* [Extracted data entries]
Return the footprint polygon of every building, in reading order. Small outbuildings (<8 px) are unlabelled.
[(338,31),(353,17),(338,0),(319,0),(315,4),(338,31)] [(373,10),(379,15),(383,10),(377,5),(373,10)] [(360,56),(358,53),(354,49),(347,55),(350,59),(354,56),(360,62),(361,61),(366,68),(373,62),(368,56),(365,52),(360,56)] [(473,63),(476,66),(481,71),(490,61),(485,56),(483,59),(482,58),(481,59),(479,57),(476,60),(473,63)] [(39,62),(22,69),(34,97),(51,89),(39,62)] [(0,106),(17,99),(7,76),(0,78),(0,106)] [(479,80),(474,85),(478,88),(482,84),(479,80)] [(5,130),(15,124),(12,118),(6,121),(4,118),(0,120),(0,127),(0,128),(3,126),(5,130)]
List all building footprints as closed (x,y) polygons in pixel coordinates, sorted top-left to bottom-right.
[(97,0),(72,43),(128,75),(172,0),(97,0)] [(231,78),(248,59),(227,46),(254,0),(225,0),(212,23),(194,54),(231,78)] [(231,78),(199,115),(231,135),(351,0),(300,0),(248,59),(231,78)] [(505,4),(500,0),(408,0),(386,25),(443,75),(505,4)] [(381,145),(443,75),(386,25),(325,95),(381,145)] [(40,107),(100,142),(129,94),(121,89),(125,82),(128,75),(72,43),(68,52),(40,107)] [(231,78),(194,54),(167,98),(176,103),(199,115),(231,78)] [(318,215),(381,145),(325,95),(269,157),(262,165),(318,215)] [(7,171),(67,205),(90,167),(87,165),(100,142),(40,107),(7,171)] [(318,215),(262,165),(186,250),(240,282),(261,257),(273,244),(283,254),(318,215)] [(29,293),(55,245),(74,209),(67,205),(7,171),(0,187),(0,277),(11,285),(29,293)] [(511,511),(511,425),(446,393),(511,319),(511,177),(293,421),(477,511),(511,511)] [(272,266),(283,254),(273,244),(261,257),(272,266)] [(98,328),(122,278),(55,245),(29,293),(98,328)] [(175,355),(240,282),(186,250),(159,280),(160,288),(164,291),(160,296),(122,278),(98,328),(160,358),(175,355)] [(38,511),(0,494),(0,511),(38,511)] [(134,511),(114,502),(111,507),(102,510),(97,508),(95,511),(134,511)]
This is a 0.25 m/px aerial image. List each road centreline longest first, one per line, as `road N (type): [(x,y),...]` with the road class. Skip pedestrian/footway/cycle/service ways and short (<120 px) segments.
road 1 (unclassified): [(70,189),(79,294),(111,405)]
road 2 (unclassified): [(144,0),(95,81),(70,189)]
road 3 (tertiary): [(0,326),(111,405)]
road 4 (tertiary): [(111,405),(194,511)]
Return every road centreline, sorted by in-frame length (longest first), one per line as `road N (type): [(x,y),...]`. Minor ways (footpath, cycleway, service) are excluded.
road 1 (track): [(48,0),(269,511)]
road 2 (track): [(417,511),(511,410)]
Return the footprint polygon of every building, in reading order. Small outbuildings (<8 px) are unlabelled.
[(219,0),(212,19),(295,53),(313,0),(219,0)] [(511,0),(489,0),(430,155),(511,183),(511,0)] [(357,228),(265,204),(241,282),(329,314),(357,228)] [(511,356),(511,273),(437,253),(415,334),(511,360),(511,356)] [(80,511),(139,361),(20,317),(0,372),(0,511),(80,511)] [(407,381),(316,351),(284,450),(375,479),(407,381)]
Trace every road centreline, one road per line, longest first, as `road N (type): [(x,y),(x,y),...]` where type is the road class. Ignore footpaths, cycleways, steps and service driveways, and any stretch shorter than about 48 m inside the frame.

* [Exercise]
Copy the rows above word for word, from the line with "Return every road" to the line with "road 2 (track): [(417,511),(511,410)]", including both of those lines.

* [Exercise output]
Return every road centreline, sorted by in-frame length (longest first), one per line as `road N (type): [(x,y),...]`. Minor ways (footpath, cycleway, service) are excluded.
road 1 (track): [(48,0),(269,511)]
road 2 (track): [(417,511),(511,410)]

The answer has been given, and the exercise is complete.